▶ [Extracted entries]:
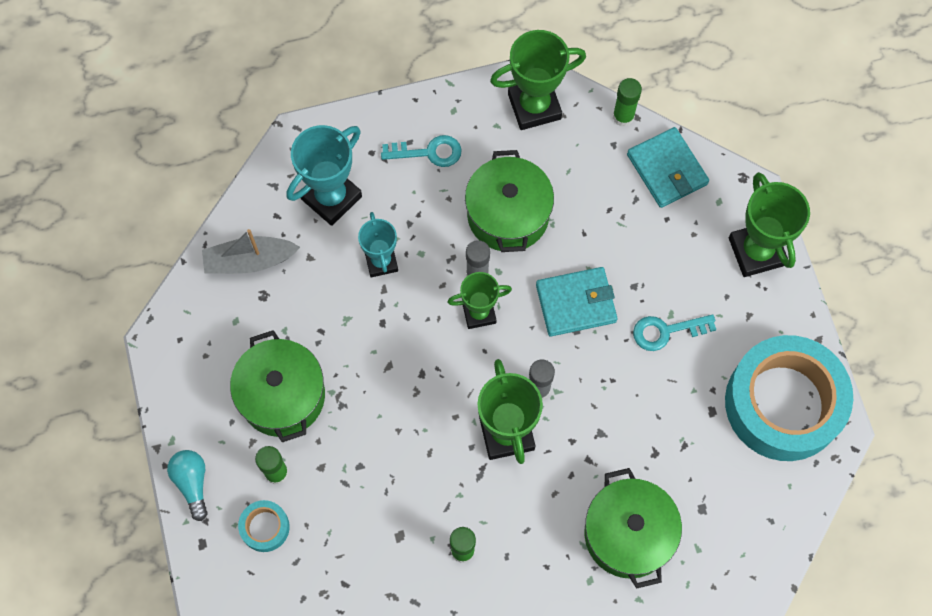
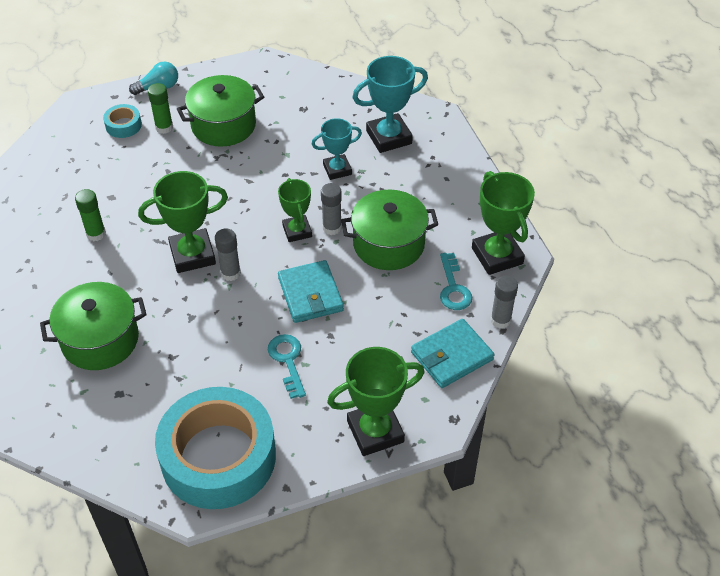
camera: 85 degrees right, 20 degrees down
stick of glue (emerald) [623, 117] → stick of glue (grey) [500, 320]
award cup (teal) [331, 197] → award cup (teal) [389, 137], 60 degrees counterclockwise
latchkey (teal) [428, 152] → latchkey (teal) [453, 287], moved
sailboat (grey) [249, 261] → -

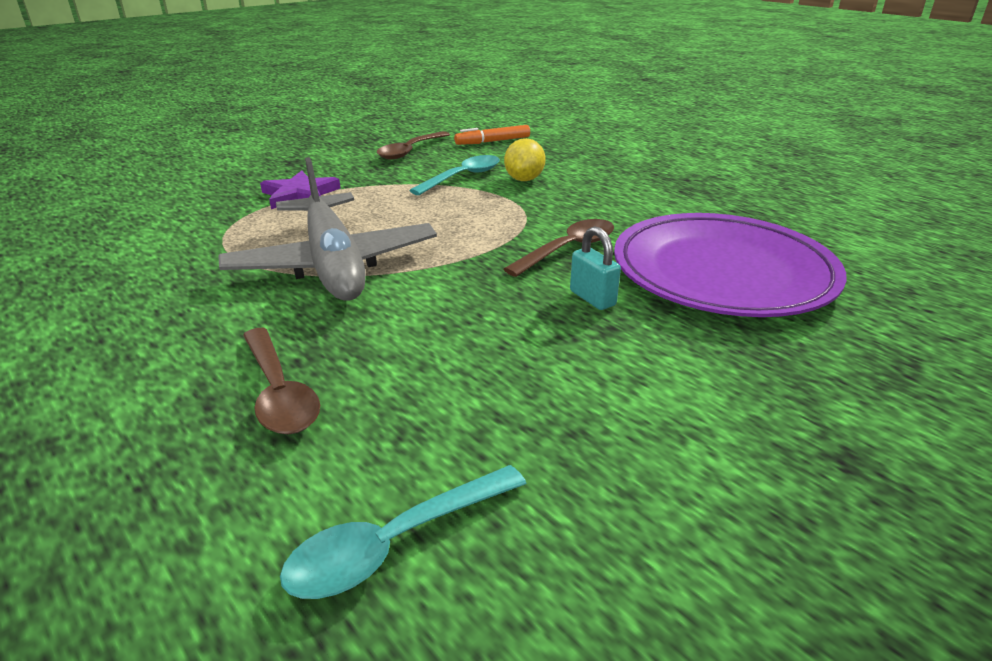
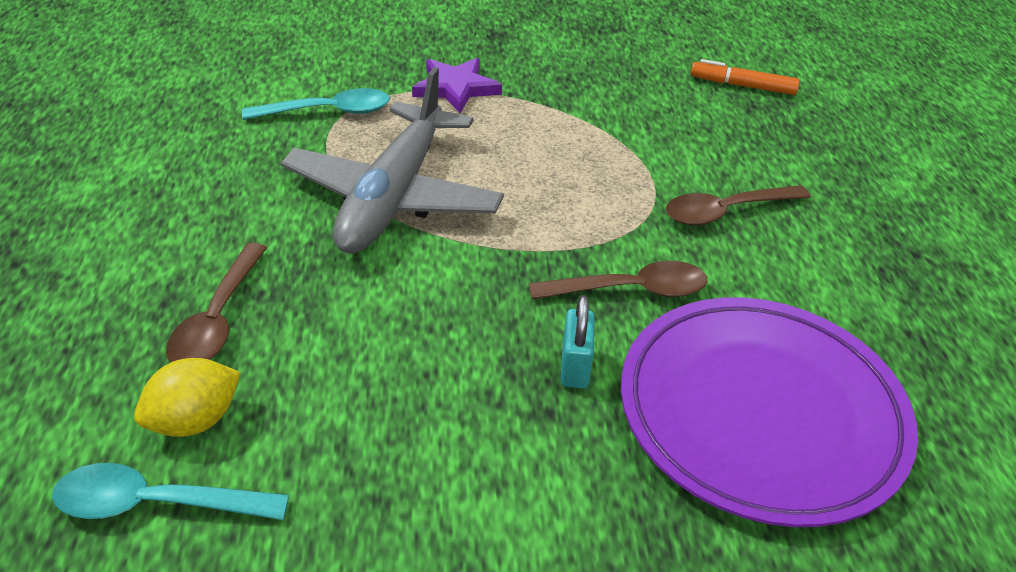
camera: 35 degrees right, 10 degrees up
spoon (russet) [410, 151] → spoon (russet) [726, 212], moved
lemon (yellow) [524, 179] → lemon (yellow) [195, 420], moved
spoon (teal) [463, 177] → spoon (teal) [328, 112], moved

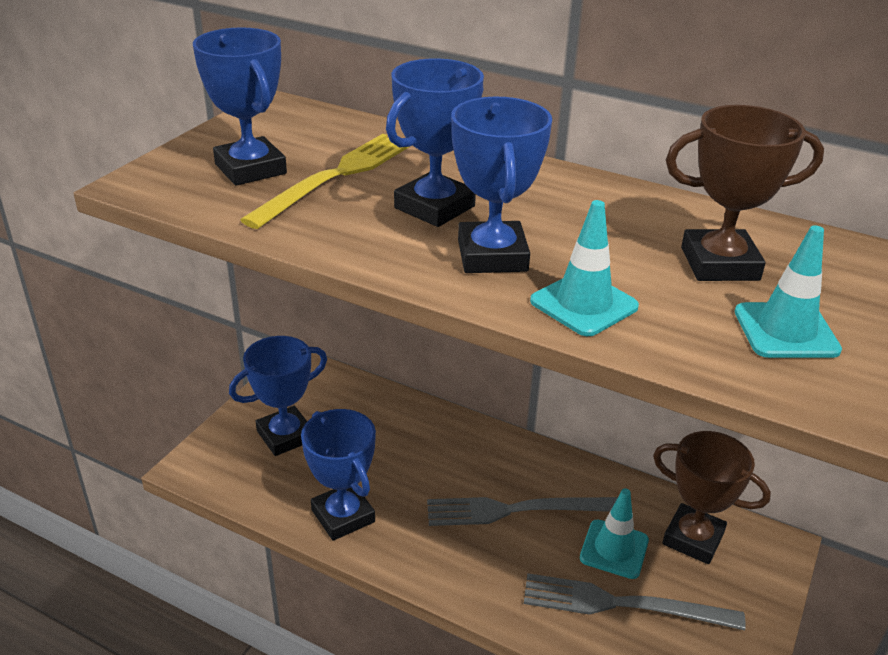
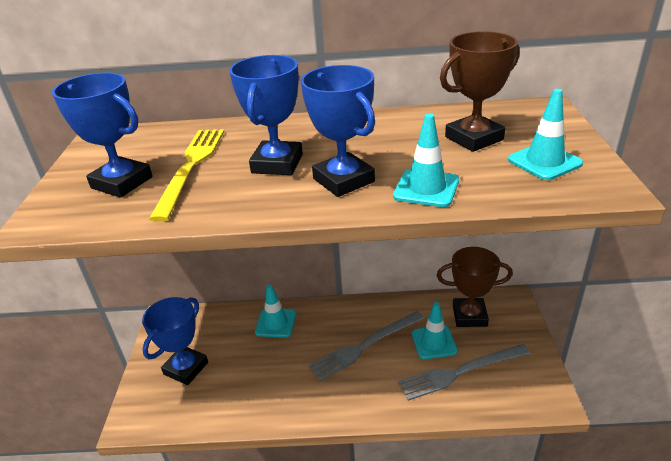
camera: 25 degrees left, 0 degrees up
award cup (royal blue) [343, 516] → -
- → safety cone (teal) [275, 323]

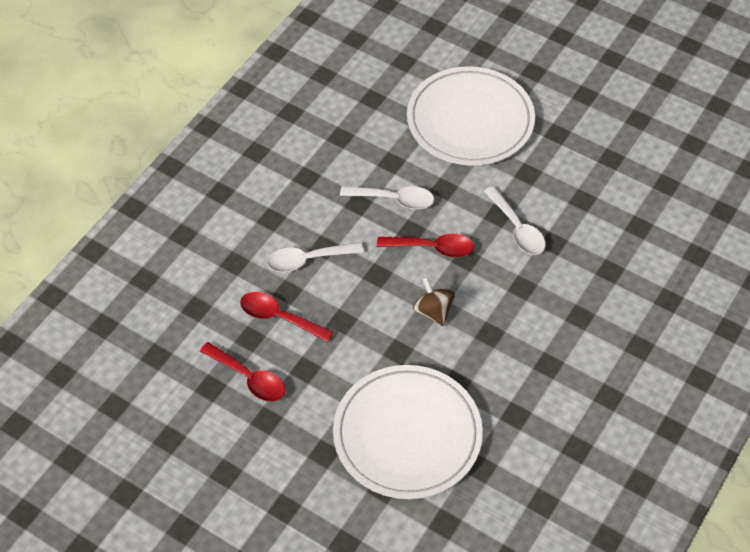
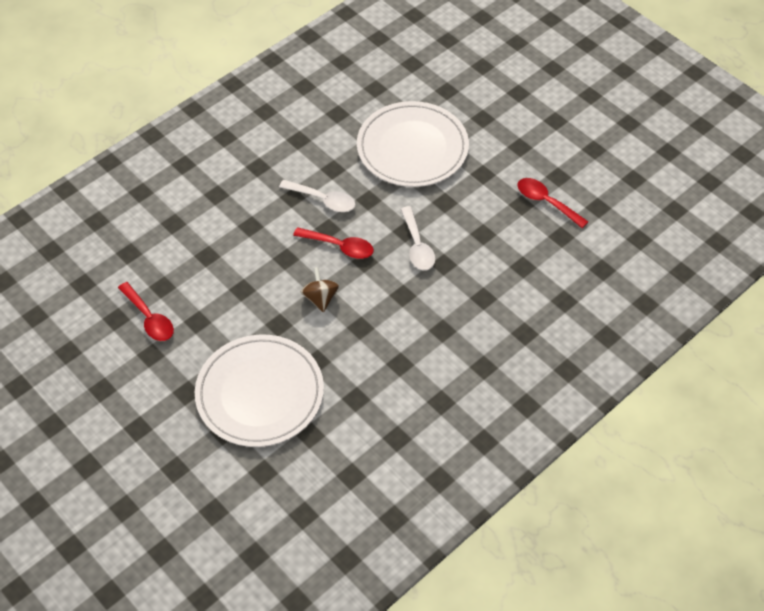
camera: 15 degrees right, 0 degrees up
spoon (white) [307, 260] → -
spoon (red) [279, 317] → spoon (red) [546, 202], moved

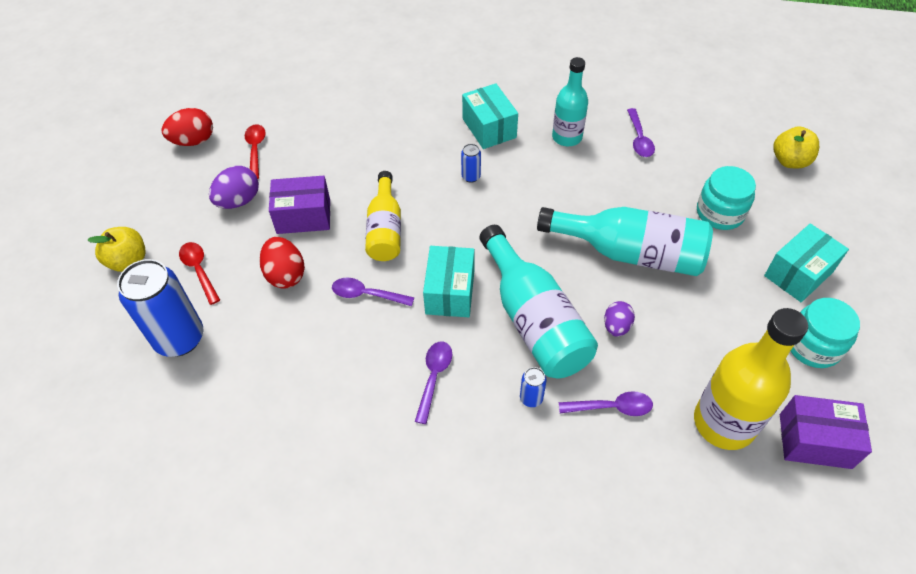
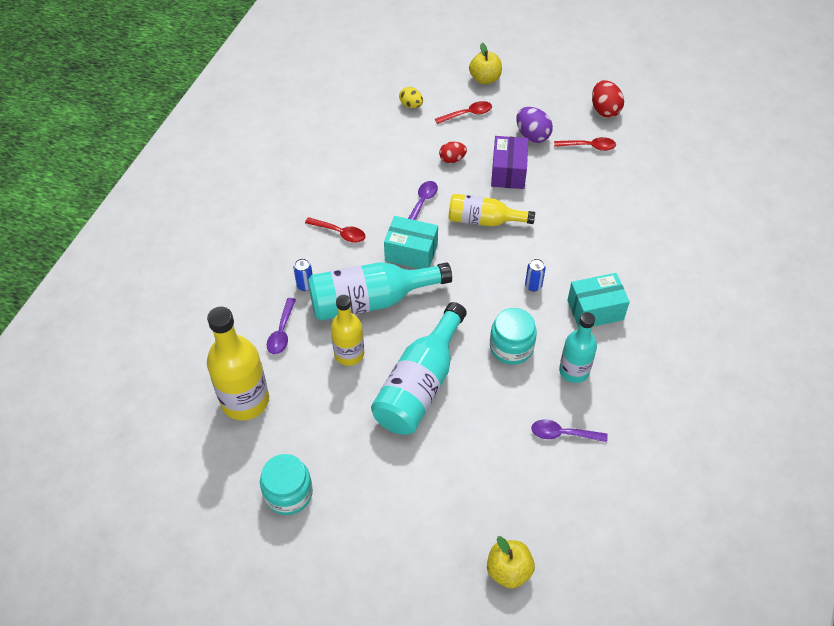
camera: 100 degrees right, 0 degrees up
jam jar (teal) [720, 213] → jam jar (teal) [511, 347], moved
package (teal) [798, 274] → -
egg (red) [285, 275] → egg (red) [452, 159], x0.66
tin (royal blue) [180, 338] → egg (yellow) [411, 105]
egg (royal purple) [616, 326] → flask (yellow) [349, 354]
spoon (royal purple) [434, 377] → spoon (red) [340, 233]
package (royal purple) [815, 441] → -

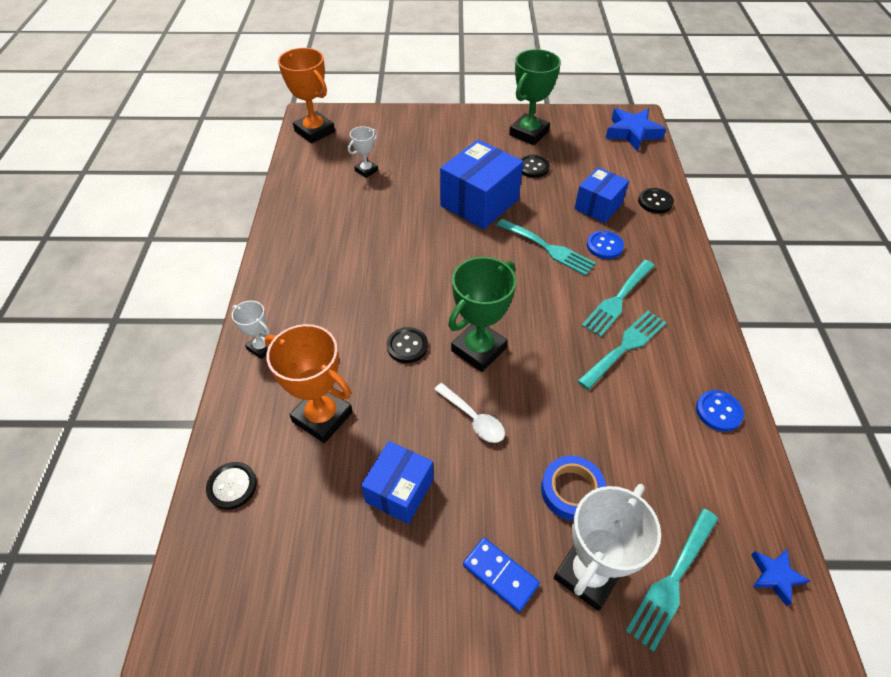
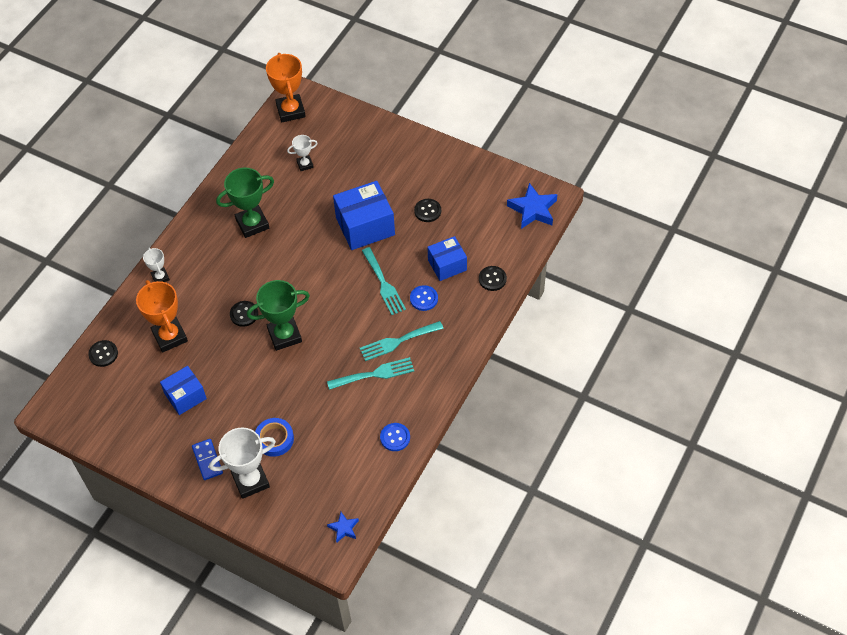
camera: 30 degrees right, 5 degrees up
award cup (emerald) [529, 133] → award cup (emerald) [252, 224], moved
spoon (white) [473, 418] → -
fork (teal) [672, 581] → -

▶ [What you will do]:
Your output should be the lines from the line containing "award cup (teal) [331, 197]" through the last line of the listing above, restated exactly, with no pictures among them.

▶ [Expected answer]:
award cup (teal) [331, 197] → award cup (teal) [389, 137], 60 degrees counterclockwise
latchkey (teal) [428, 152] → latchkey (teal) [453, 287], moved
sailboat (grey) [249, 261] → -

camera: 35 degrees right, 10 degrees up
spoon (russet) [410, 151] → spoon (russet) [726, 212], moved
lemon (yellow) [524, 179] → lemon (yellow) [195, 420], moved
spoon (teal) [463, 177] → spoon (teal) [328, 112], moved

camera: 25 degrees left, 0 degrees up
award cup (royal blue) [343, 516] → -
- → safety cone (teal) [275, 323]

camera: 15 degrees right, 0 degrees up
spoon (white) [307, 260] → -
spoon (red) [279, 317] → spoon (red) [546, 202], moved

camera: 100 degrees right, 0 degrees up
jam jar (teal) [720, 213] → jam jar (teal) [511, 347], moved
package (teal) [798, 274] → -
egg (red) [285, 275] → egg (red) [452, 159], x0.66
tin (royal blue) [180, 338] → egg (yellow) [411, 105]
egg (royal purple) [616, 326] → flask (yellow) [349, 354]
spoon (royal purple) [434, 377] → spoon (red) [340, 233]
package (royal purple) [815, 441] → -

camera: 30 degrees right, 5 degrees up
award cup (emerald) [529, 133] → award cup (emerald) [252, 224], moved
spoon (white) [473, 418] → -
fork (teal) [672, 581] → -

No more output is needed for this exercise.